INSTRUCTIONS FOR THE TASK - Could the data below be printed out exactly, with the pictures left out?

RECORDS SUPPLIED -
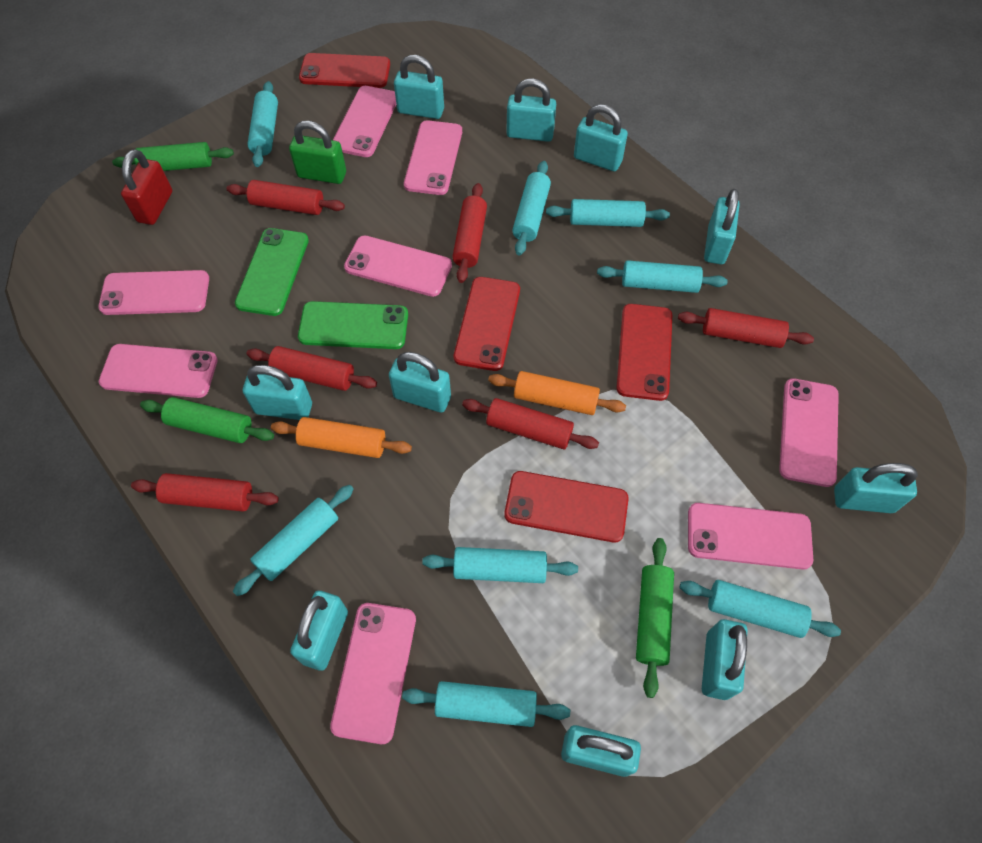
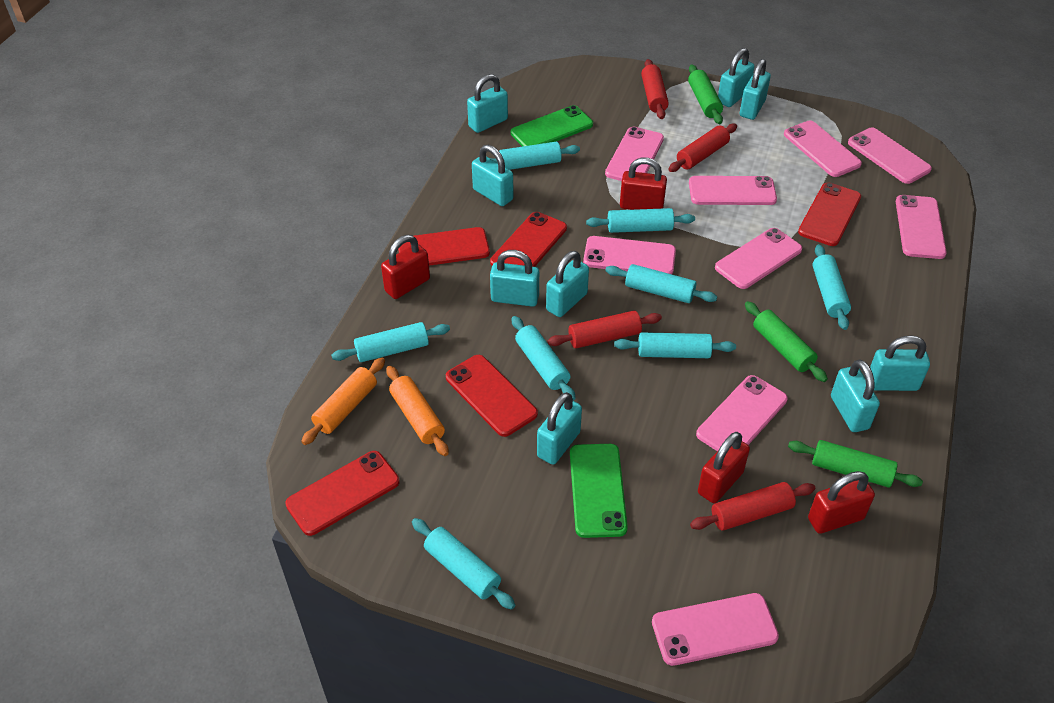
green padlock: 1 -> 0
pink phone: 8 -> 9
red padlock: 1 -> 4
red phone: 4 -> 5
red rolling pin: 6 -> 4
turquoise padlock: 10 -> 9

RESPONSE AREA -
green padlock: 1 -> 0
pink phone: 8 -> 9
red padlock: 1 -> 4
red phone: 4 -> 5
red rolling pin: 6 -> 4
turquoise padlock: 10 -> 9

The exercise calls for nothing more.